• WORK TO BE COMPLETED:
Please output the data below exactly as given, starting at its first line and stopping after the line that contains "(225, 436) = (437, 135): purple".
BEGIN EXERCISE DATA
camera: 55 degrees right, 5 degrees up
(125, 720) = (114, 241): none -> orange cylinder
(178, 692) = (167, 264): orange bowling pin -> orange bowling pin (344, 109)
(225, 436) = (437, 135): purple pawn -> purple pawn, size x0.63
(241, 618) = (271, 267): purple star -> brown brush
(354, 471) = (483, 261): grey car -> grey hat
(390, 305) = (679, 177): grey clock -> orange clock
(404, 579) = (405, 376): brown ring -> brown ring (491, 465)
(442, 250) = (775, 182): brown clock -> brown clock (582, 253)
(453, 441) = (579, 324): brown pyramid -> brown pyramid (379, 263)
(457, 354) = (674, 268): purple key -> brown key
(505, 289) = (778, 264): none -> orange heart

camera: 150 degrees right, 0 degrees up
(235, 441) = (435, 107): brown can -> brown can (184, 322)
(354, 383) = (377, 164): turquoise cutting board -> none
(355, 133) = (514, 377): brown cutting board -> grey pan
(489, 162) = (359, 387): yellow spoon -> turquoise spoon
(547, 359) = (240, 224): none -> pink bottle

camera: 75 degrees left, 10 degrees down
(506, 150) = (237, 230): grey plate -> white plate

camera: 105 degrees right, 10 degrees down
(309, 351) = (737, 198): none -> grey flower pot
END EXERCISE DATA
• EXPECTED OUTPUT:
camera: 55 degrees right, 5 degrees up
(125, 720) = (114, 241): none -> orange cylinder
(178, 692) = (167, 264): orange bowling pin -> orange bowling pin (344, 109)
(225, 436) = (437, 135): purple pawn -> purple pawn, size x0.63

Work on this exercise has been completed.